Collection entries:
------------------------------------

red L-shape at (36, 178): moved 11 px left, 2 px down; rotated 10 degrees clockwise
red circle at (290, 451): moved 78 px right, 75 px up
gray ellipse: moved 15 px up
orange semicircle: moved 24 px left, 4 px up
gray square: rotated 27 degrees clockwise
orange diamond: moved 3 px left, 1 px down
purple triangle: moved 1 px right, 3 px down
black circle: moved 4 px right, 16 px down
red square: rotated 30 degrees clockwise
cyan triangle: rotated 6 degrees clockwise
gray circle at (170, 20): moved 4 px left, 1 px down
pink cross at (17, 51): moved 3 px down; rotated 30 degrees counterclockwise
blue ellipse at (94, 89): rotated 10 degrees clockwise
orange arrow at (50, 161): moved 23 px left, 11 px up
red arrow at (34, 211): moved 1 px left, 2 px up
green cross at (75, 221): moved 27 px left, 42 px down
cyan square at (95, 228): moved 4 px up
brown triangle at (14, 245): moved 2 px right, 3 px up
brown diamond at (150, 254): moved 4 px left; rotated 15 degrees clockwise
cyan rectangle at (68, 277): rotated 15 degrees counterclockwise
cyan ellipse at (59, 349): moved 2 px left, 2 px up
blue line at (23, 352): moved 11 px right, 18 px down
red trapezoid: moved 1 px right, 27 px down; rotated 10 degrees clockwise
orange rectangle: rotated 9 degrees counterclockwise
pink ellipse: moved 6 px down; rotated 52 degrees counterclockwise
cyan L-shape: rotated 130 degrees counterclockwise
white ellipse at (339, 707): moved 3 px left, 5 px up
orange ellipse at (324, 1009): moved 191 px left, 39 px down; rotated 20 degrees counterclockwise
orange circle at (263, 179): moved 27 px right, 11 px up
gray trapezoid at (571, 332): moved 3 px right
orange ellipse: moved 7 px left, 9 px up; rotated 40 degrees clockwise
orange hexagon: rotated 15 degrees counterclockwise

------------------------------------

Among the lines of the records, copy out each one that contains the word "ellipse".

__Your solution__
gray ellipse: moved 15 px up
blue ellipse at (94, 89): rotated 10 degrees clockwise
cyan ellipse at (59, 349): moved 2 px left, 2 px up
pink ellipse: moved 6 px down; rotated 52 degrees counterclockwise
white ellipse at (339, 707): moved 3 px left, 5 px up
orange ellipse at (324, 1009): moved 191 px left, 39 px down; rotated 20 degrees counterclockwise
orange ellipse: moved 7 px left, 9 px up; rotated 40 degrees clockwise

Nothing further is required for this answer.